- **Task instructions**:
The output should match, line for line, the records from the line containing "D1: diode US1M" through the line containing "C3: 1.5uF (plus", with every picture left out.

▬▬▬▬▬▬

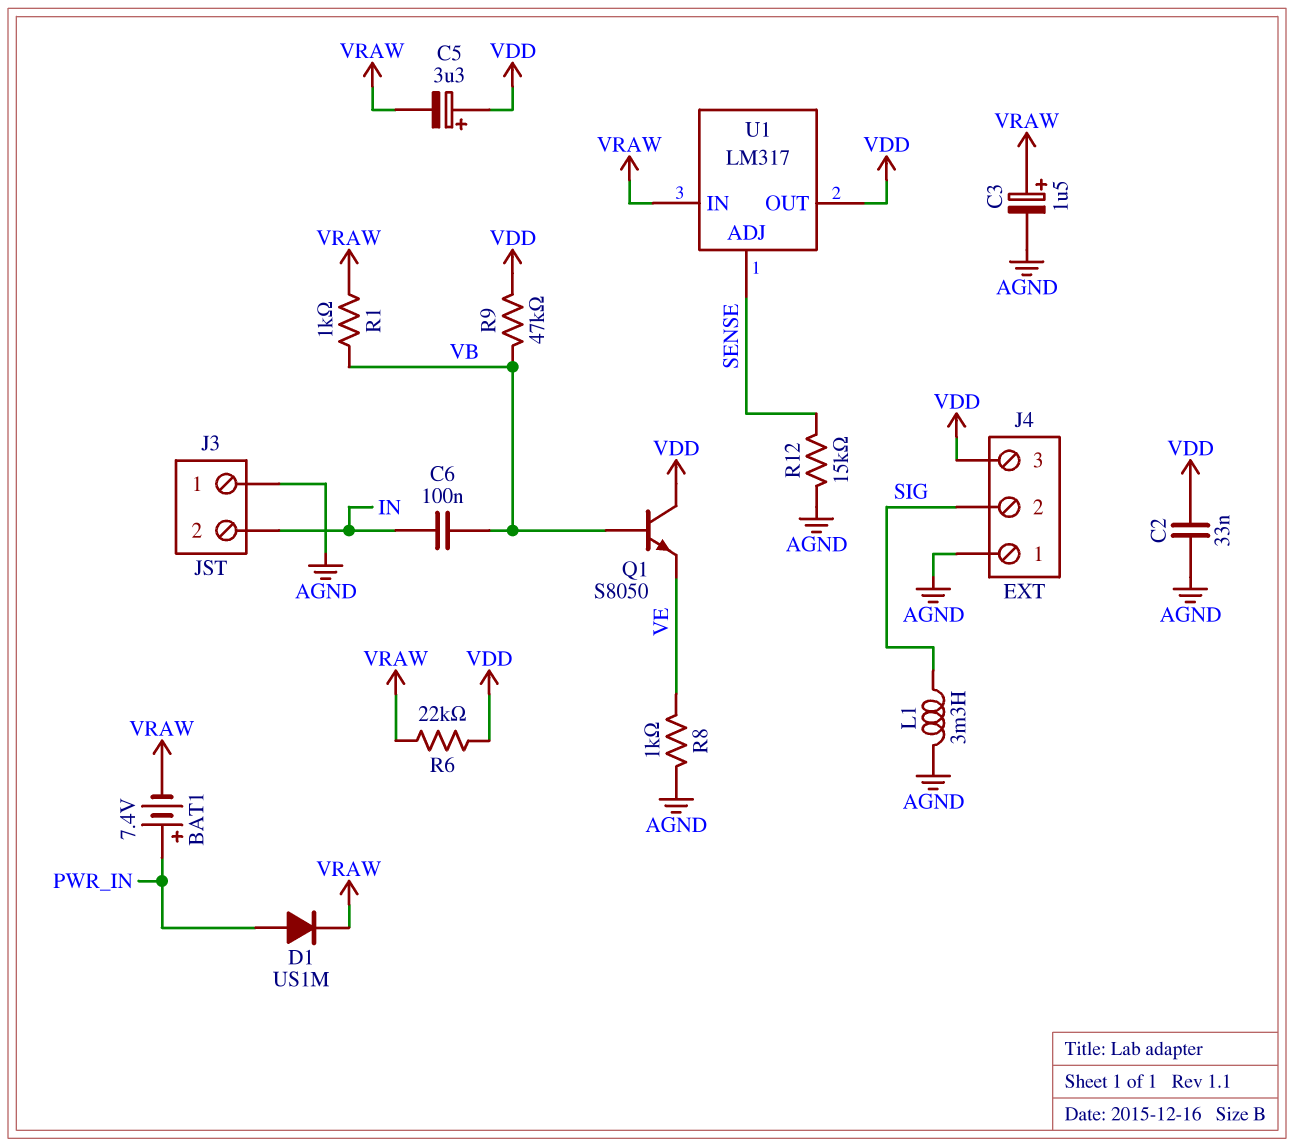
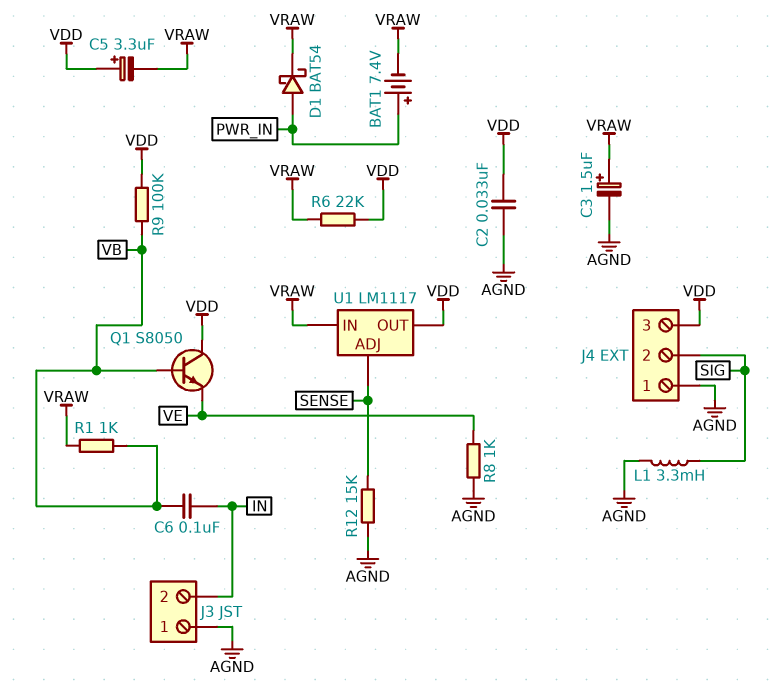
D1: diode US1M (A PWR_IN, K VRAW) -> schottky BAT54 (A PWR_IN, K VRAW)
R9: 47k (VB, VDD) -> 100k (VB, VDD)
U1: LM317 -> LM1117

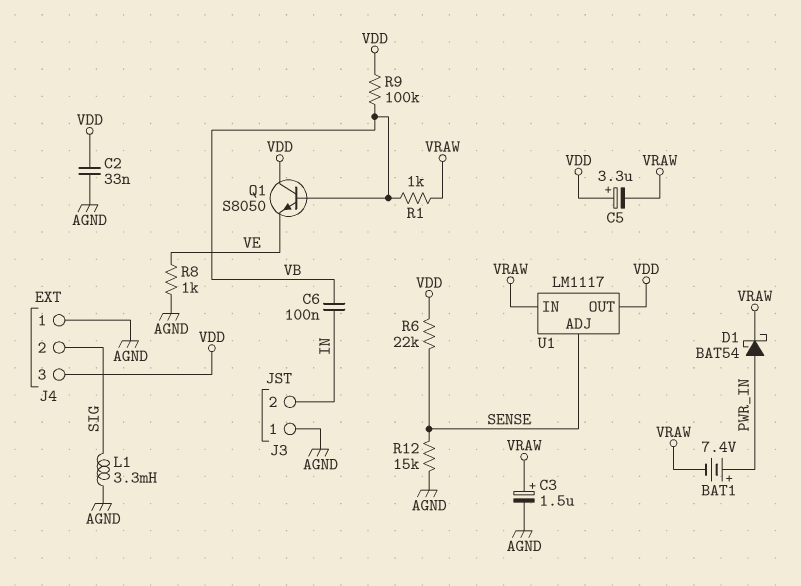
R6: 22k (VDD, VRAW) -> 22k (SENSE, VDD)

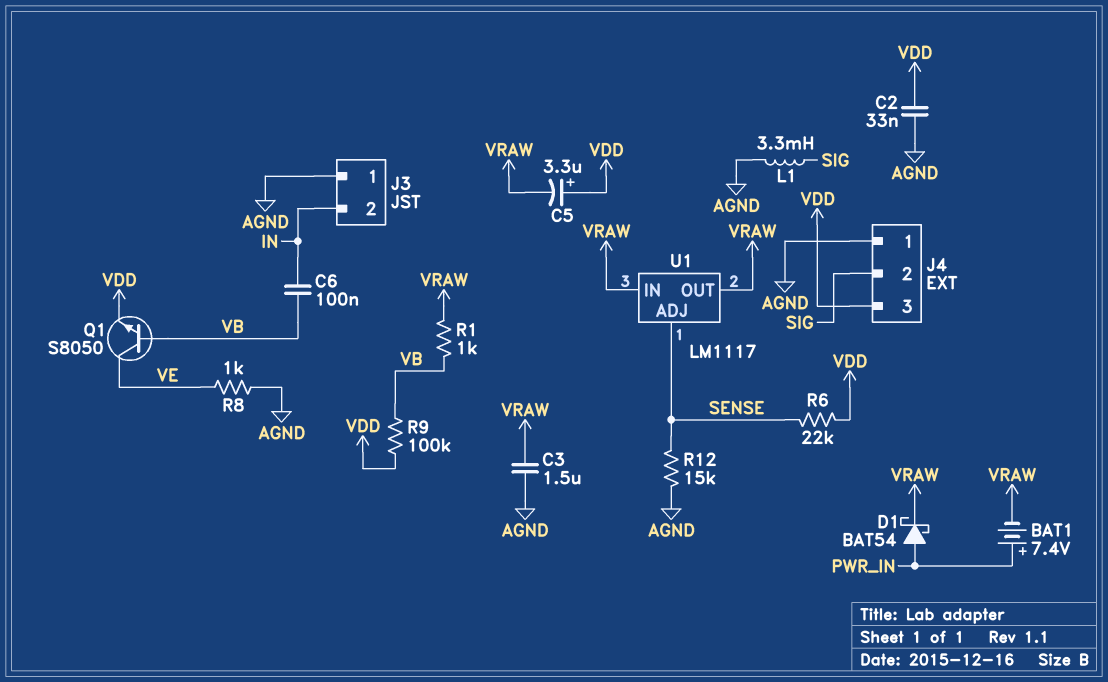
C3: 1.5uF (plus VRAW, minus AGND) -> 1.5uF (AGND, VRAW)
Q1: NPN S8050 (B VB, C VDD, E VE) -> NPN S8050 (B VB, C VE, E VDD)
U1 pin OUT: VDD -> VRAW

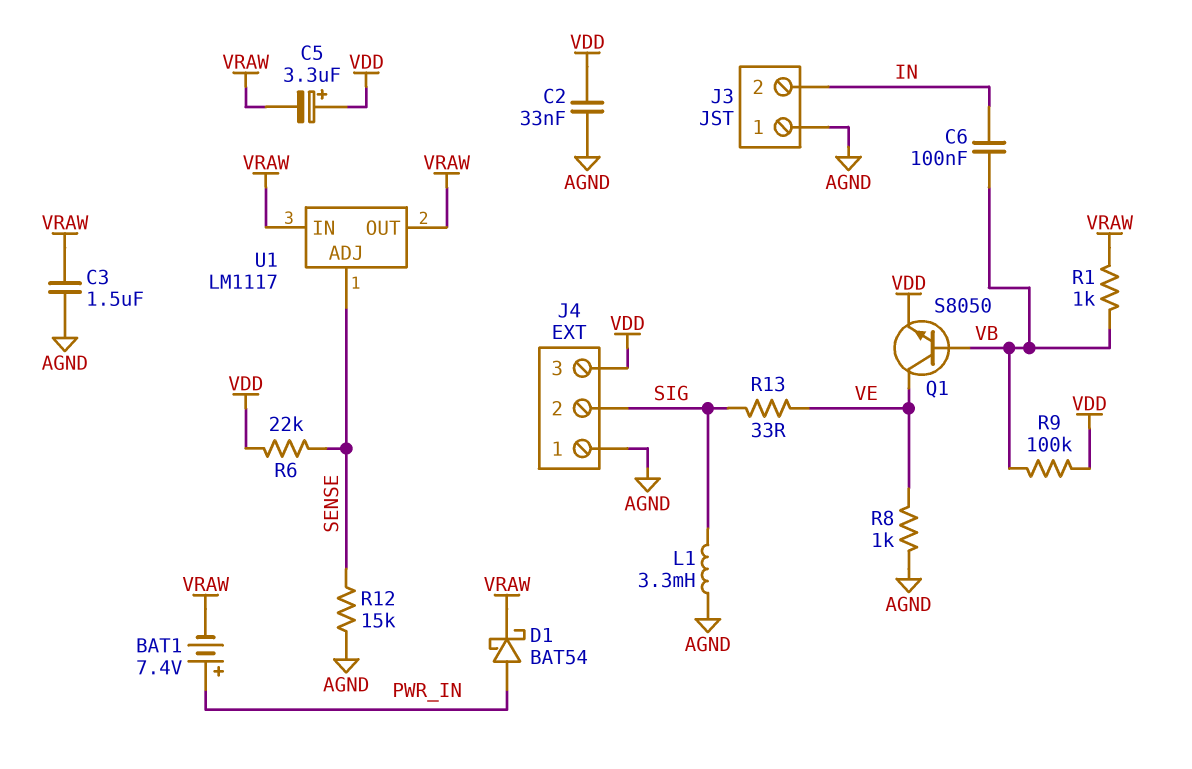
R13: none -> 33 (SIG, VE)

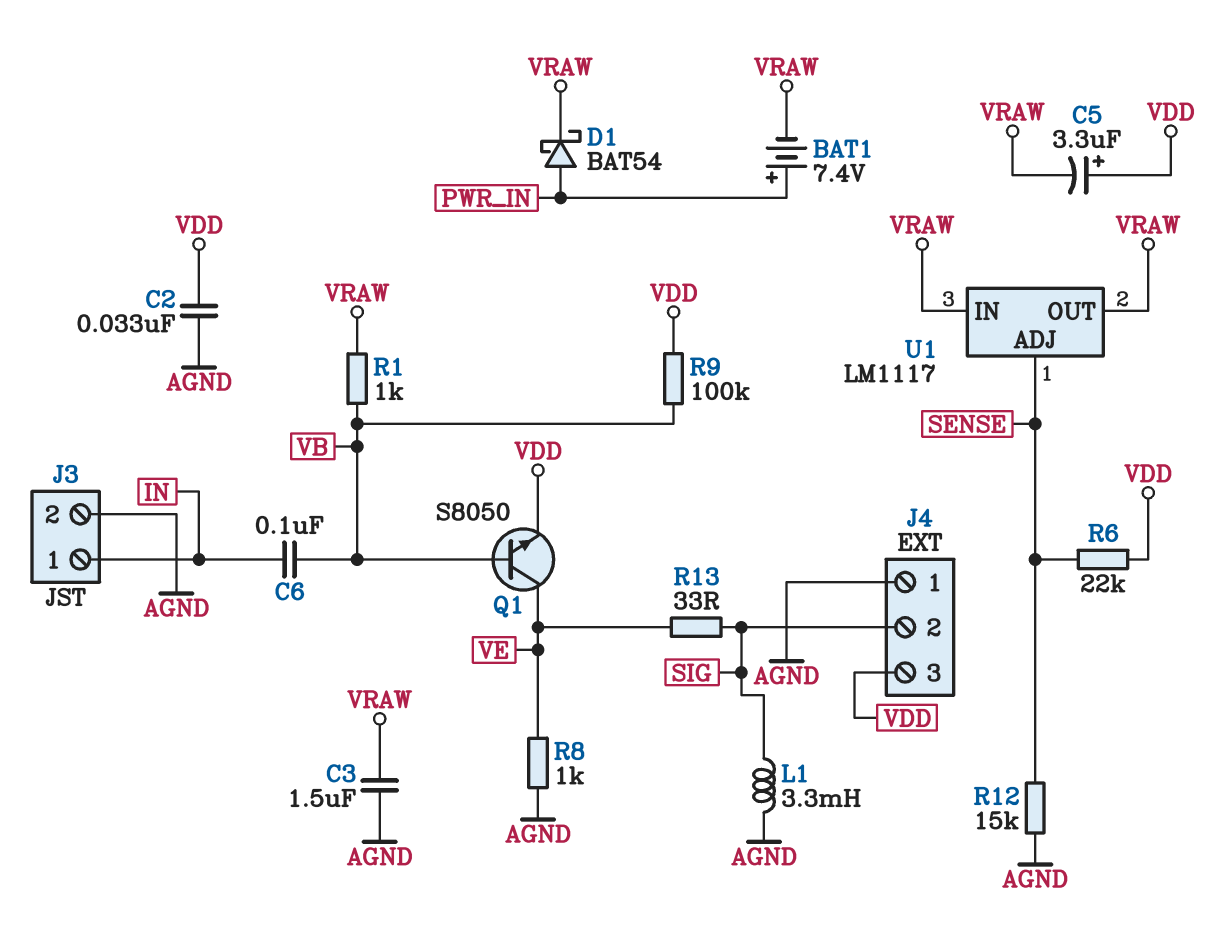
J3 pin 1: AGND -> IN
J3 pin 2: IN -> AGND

▬▬▬▬▬▬

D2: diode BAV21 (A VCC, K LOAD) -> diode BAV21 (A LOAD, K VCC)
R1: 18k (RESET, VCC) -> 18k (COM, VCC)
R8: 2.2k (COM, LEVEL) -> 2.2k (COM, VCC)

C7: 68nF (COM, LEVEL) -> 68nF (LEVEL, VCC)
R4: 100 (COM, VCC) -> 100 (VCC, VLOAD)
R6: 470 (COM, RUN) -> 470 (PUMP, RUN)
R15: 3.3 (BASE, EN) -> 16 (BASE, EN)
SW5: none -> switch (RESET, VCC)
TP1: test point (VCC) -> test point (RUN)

▬▬▬▬▬▬

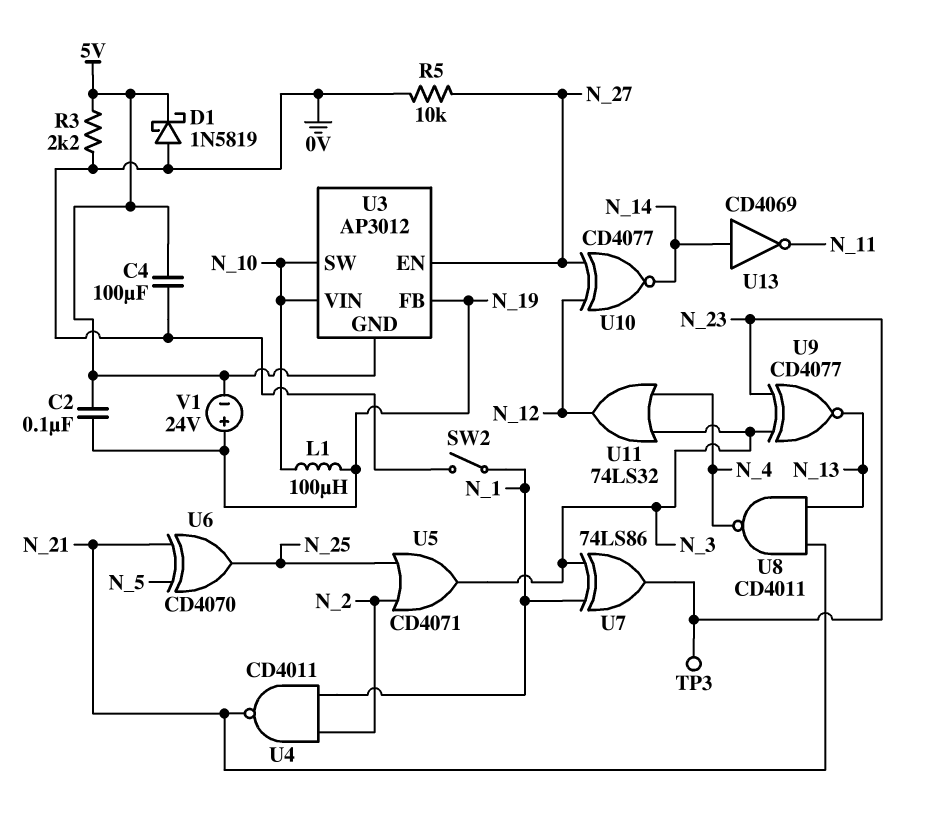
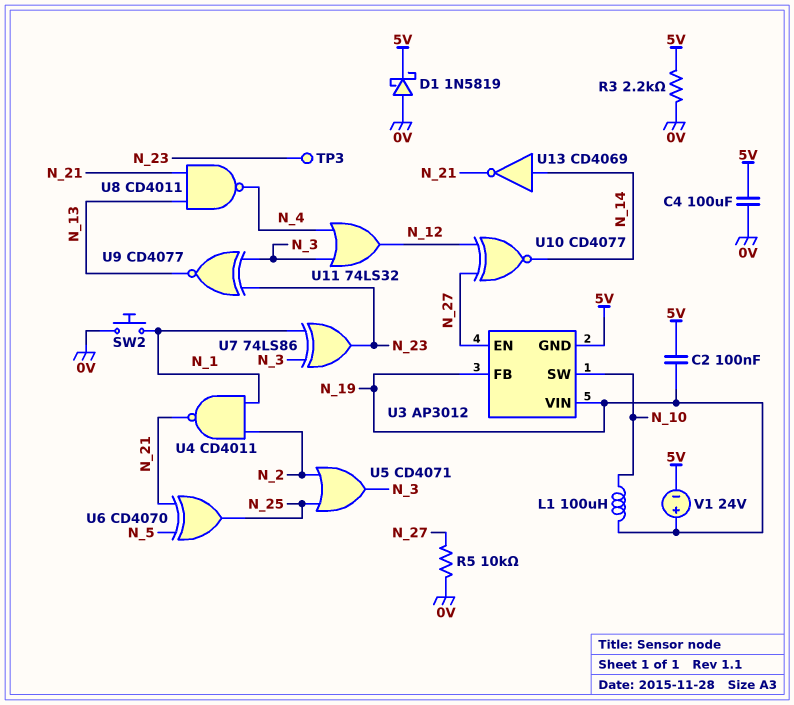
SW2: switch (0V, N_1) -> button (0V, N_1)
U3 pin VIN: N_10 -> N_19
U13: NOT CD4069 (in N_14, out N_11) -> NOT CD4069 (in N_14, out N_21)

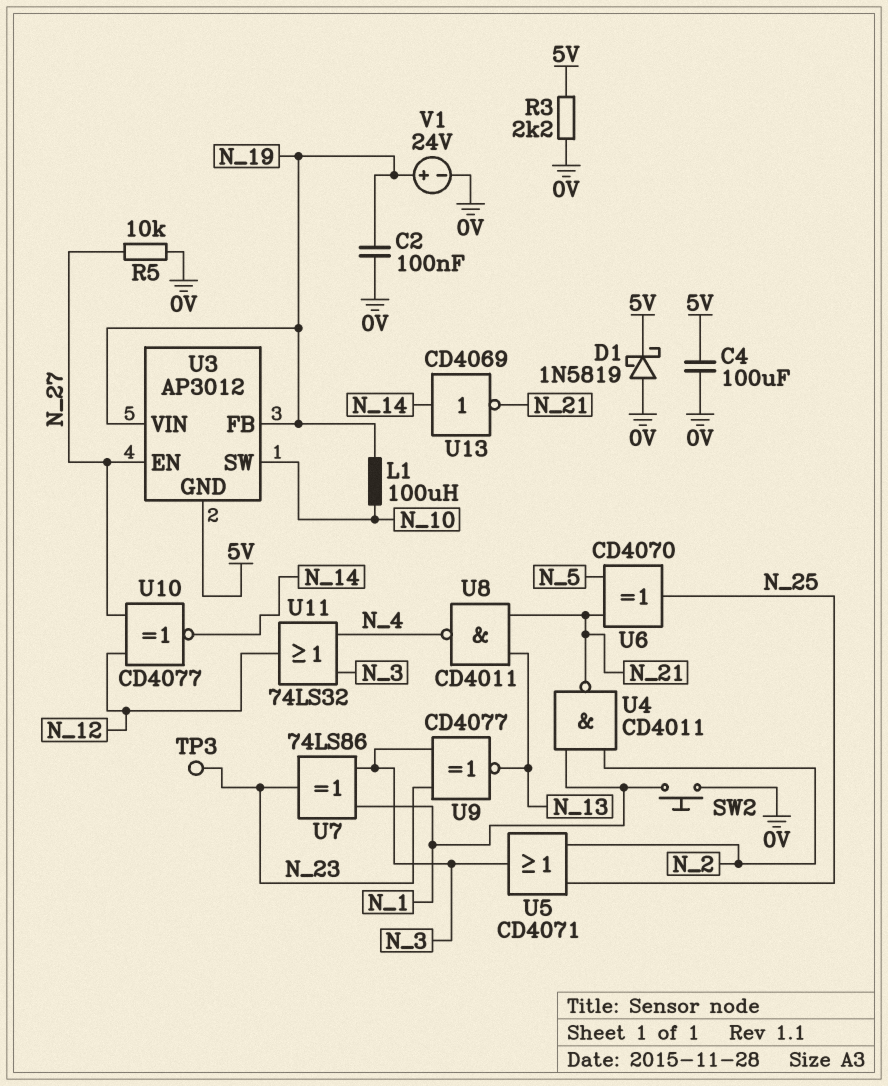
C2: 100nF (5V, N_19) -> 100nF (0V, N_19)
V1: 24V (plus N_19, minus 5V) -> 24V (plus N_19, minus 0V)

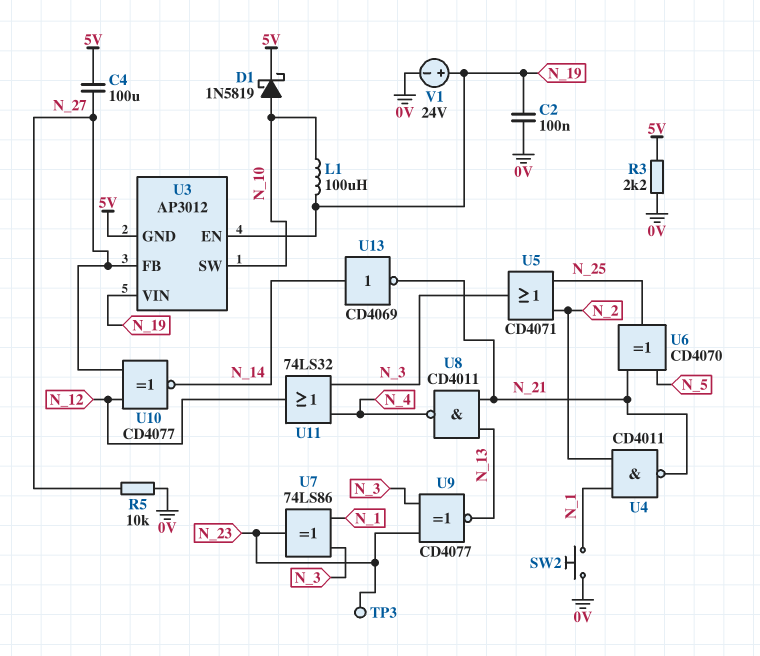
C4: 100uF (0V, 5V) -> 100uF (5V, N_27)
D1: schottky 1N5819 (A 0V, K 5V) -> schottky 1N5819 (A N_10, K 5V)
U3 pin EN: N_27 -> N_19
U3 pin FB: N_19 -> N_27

▬▬▬▬▬▬

- **Answer box**:
D1: diode US1M (A PWR_IN, K VRAW) -> schottky BAT54 (A PWR_IN, K VRAW)
R9: 47k (VB, VDD) -> 100k (VB, VDD)
U1: LM317 -> LM1117

R6: 22k (VDD, VRAW) -> 22k (SENSE, VDD)

C3: 1.5uF (plus VRAW, minus AGND) -> 1.5uF (AGND, VRAW)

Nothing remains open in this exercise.